**WORK TASK**
For every line in the material below that holds "violet", report the line.

**RECORDS PROVIDED**

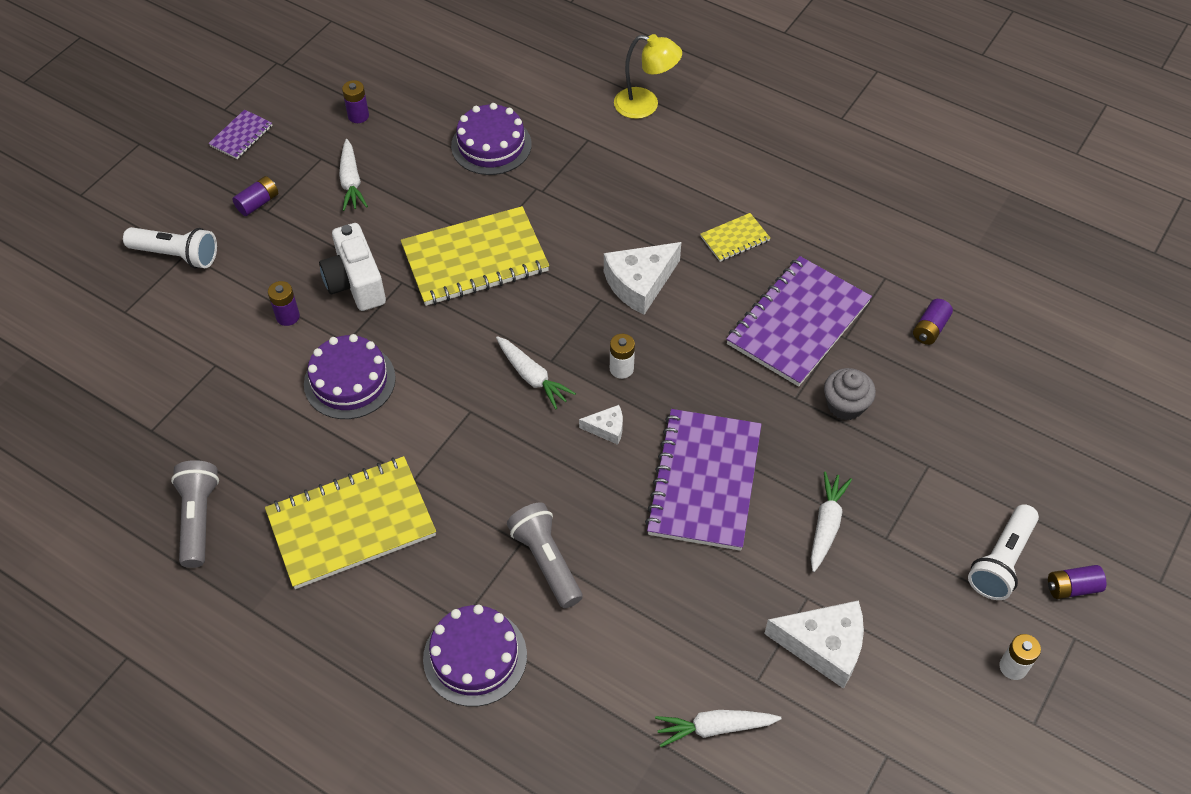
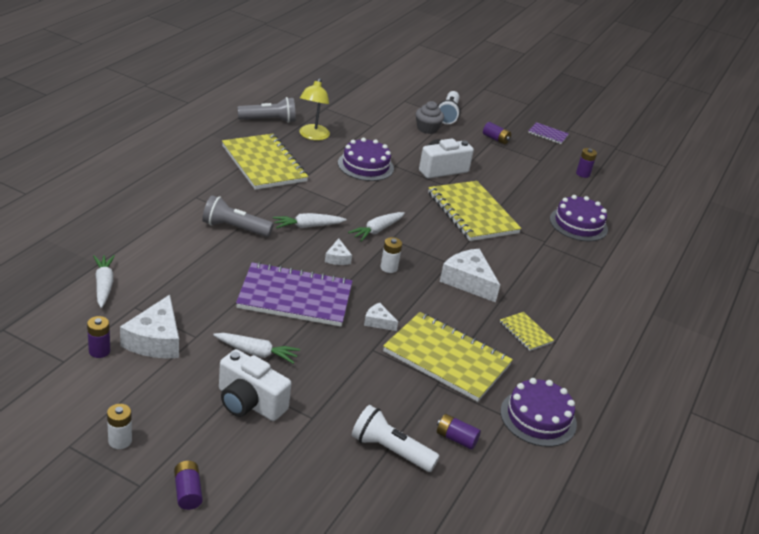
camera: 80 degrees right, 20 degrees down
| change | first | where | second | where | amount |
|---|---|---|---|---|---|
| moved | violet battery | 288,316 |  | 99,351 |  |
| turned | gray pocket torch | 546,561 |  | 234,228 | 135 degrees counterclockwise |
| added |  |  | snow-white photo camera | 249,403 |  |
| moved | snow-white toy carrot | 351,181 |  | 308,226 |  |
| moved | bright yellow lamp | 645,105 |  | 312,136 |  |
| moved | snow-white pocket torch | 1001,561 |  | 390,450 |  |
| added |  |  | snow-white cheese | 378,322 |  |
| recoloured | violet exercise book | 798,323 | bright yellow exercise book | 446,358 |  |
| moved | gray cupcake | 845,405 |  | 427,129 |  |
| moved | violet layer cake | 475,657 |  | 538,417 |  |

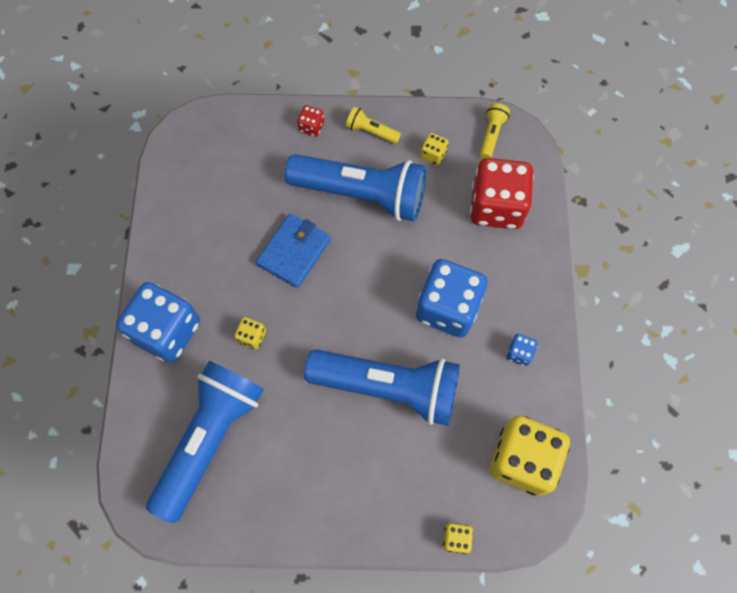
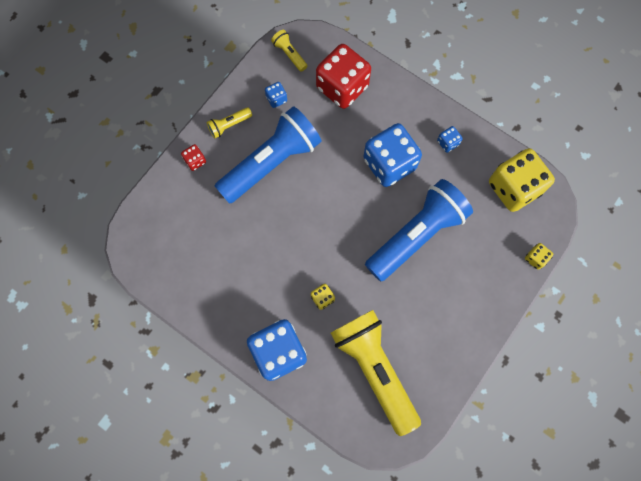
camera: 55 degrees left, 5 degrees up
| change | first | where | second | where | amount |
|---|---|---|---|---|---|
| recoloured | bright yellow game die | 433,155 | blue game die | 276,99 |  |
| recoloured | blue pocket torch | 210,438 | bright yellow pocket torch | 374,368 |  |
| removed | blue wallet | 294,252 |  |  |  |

**EXERCISE RESULT**
| moved | violet battery | 288,316 |  | 99,351 |  |
| recoloured | violet exercise book | 798,323 | bright yellow exercise book | 446,358 |  |
| moved | violet layer cake | 475,657 |  | 538,417 |  |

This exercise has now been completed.